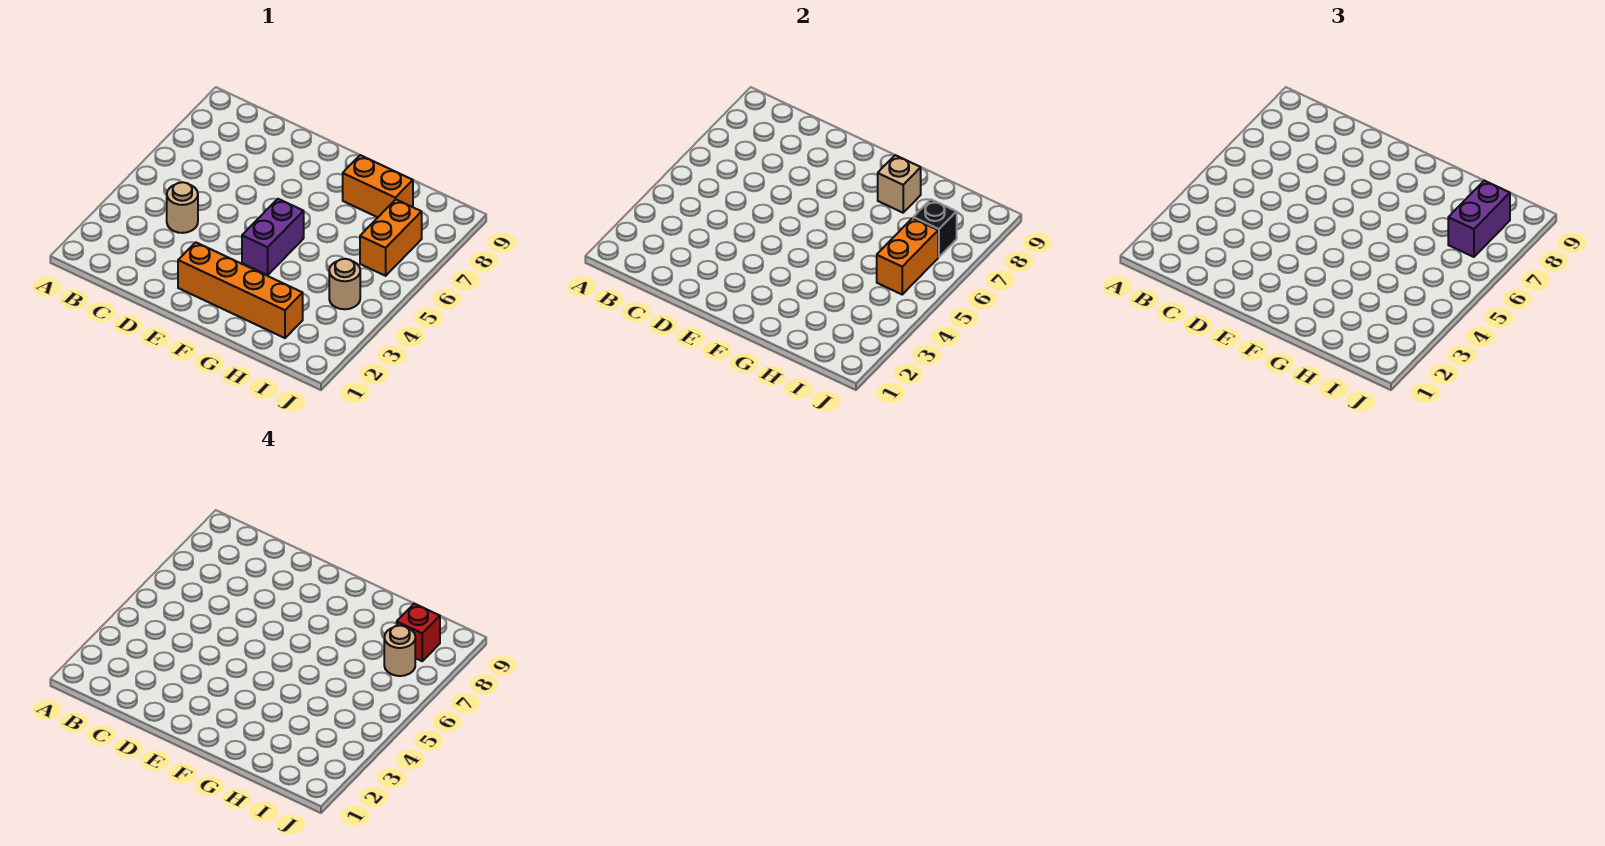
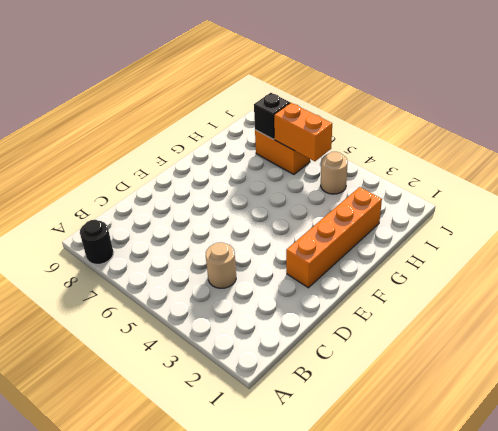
black 1x1 round brick [80,220,113,264] -> none
none -> purple 1x2 brick [242,199,304,275]
none -> orange 1x2 brick [343,155,413,217]
none -> tan 1x1 brick [878,155,921,213]

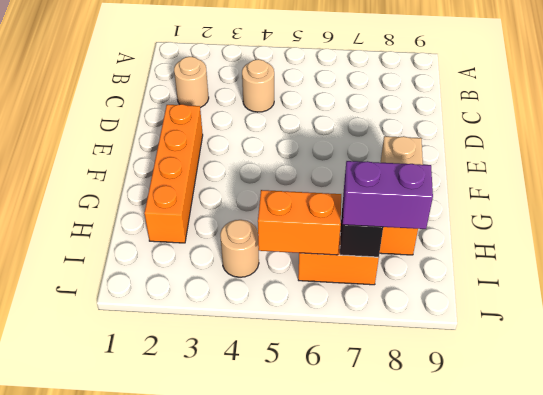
tan 1x1 round brick [174,57,209,108] -> tan 1x1 round brick moved to [384,626,415,676]
none -> purple 1x2 brick [242,199,304,275]
none -> red 1x1 brick [397,604,440,661]

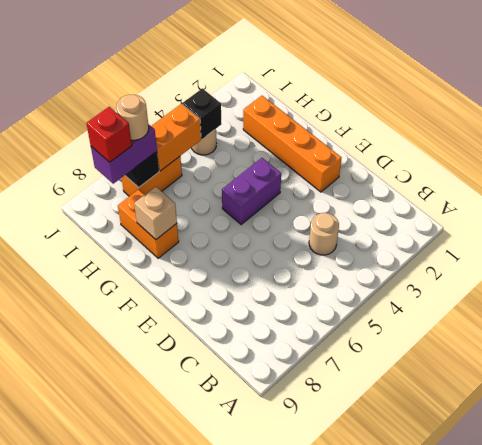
black 1x1 brick [182,88,221,139] -> none

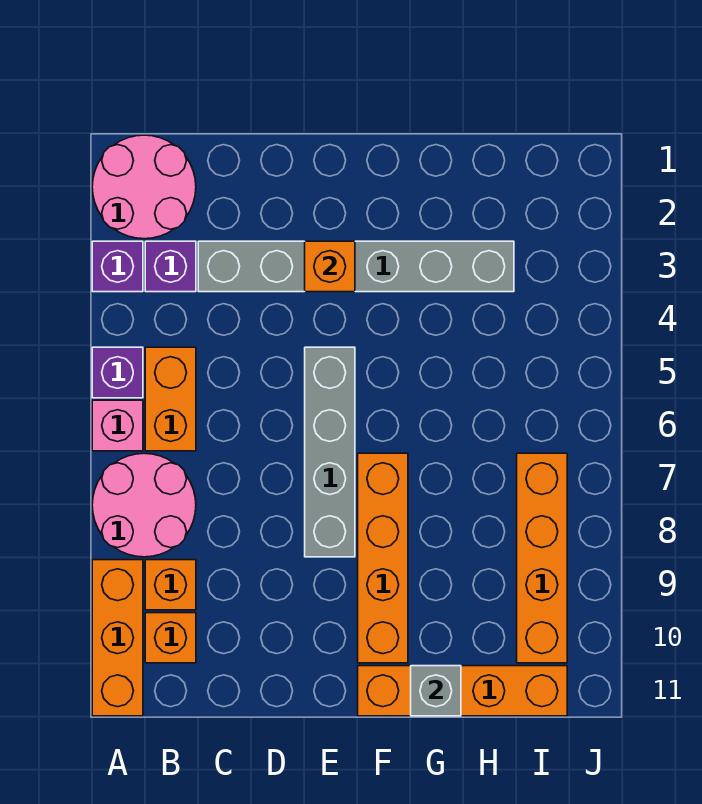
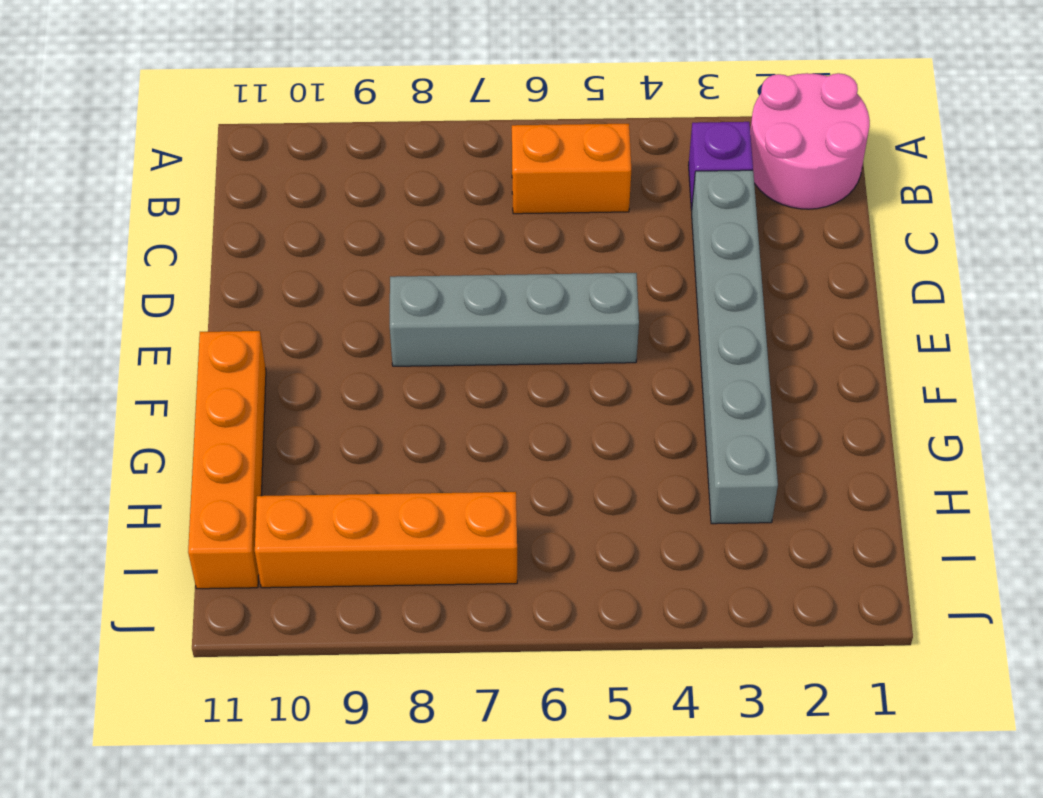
none -> purple 1x1 brick [92,241,143,292]
none -> purple 1x1 brick [92,347,143,398]
none -> pink 1x1 brick [92,400,143,451]

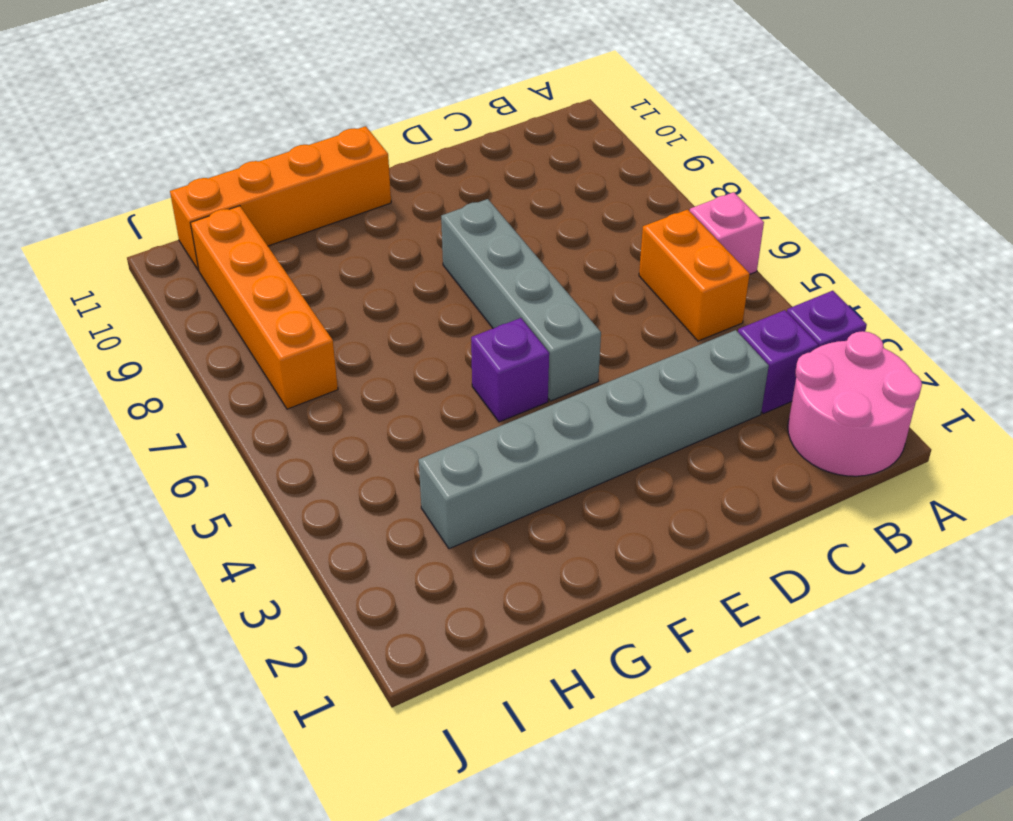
purple 1x1 brick [471,318,549,422] -> purple 1x1 brick moved to [92,347,143,398]
none -> pink 2x2 round brick [92,453,196,557]
none -> orange 1x3 brick [92,560,143,716]
none -> orange 1x1 brick [145,560,196,610]

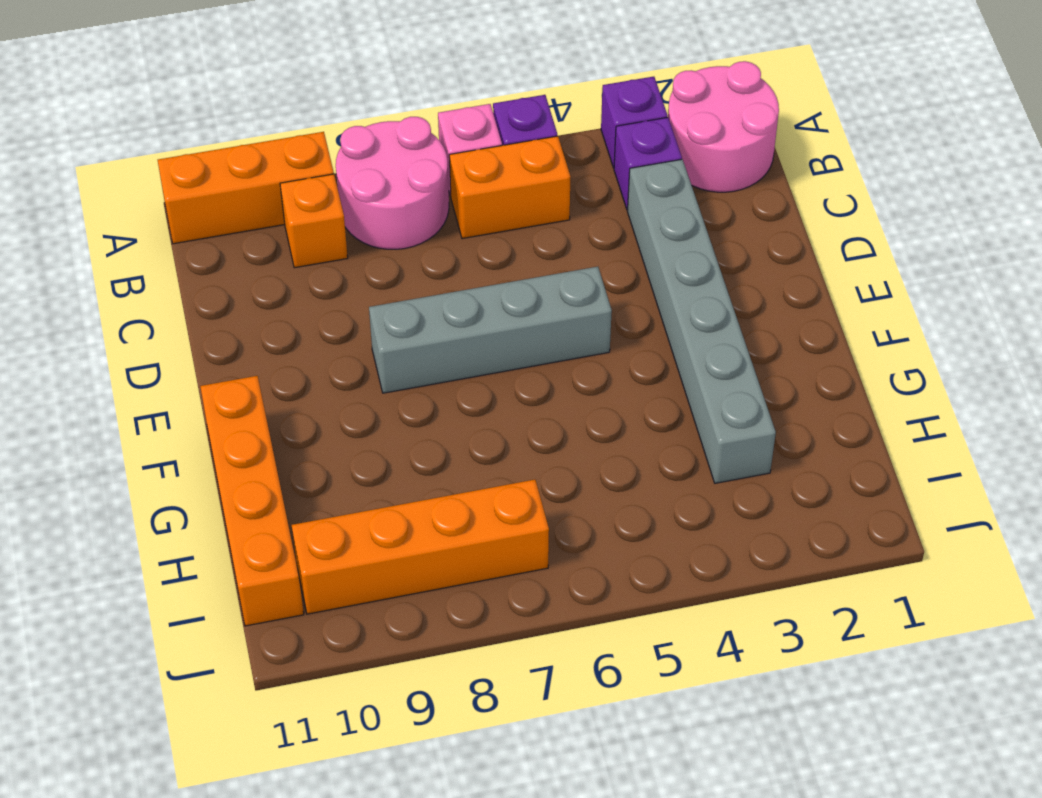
none -> orange 1x1 brick [145,613,196,663]
none -> orange 1x4 brick [358,453,408,663]
none -> orange 1x1 brick [305,241,355,292]

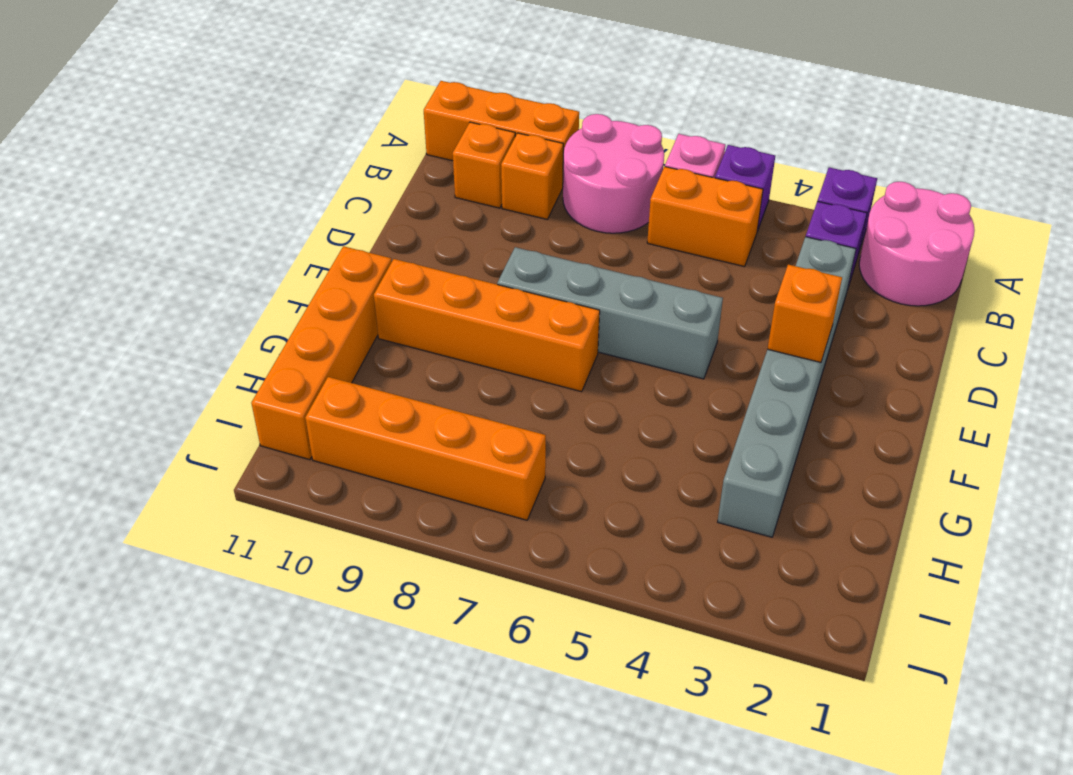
none -> grey 1x1 brick [411,666,461,716]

REQUIREMENT
Your reply should hold only the lines from the one that contains "none -> purple 1x1 brick [92,241,143,292]" through the last line of the records above, exact and complete, and no pictures.

EXERCISE SOLUTION
none -> purple 1x1 brick [92,241,143,292]
none -> purple 1x1 brick [92,347,143,398]
none -> pink 1x1 brick [92,400,143,451]

purple 1x1 brick [471,318,549,422] -> purple 1x1 brick moved to [92,347,143,398]
none -> pink 2x2 round brick [92,453,196,557]
none -> orange 1x3 brick [92,560,143,716]
none -> orange 1x1 brick [145,560,196,610]

none -> orange 1x1 brick [145,613,196,663]
none -> orange 1x4 brick [358,453,408,663]
none -> orange 1x1 brick [305,241,355,292]

none -> grey 1x1 brick [411,666,461,716]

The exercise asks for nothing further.